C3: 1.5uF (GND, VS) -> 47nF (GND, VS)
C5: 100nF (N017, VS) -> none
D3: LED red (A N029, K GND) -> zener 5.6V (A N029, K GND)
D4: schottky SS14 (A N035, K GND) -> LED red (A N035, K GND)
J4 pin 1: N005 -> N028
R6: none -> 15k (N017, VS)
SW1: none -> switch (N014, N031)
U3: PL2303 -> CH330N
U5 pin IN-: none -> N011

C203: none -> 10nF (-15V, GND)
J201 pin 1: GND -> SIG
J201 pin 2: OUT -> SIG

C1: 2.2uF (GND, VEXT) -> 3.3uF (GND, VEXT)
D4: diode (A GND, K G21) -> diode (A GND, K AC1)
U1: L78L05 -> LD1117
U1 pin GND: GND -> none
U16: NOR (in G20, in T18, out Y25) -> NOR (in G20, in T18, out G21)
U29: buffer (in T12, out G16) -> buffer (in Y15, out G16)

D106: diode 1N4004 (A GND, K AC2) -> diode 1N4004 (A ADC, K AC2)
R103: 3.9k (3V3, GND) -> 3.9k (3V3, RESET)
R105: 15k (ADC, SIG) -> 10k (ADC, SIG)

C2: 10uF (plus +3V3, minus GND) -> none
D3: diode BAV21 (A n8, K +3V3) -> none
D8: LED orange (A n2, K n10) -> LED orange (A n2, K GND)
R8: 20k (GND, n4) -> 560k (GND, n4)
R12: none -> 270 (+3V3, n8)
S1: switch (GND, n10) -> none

▶ **Work to complete**:
Give back exactly the lines beginning at the one with "D106: diode 1N4004" and ending at the final line of the material; both boundary lines belong in it.

▶ **Result of the task**:
D106: diode 1N4004 (A GND, K AC2) -> diode 1N4004 (A ADC, K AC2)
R103: 3.9k (3V3, GND) -> 3.9k (3V3, RESET)
R105: 15k (ADC, SIG) -> 10k (ADC, SIG)

C2: 10uF (plus +3V3, minus GND) -> none
D3: diode BAV21 (A n8, K +3V3) -> none
D8: LED orange (A n2, K n10) -> LED orange (A n2, K GND)
R8: 20k (GND, n4) -> 560k (GND, n4)
R12: none -> 270 (+3V3, n8)
S1: switch (GND, n10) -> none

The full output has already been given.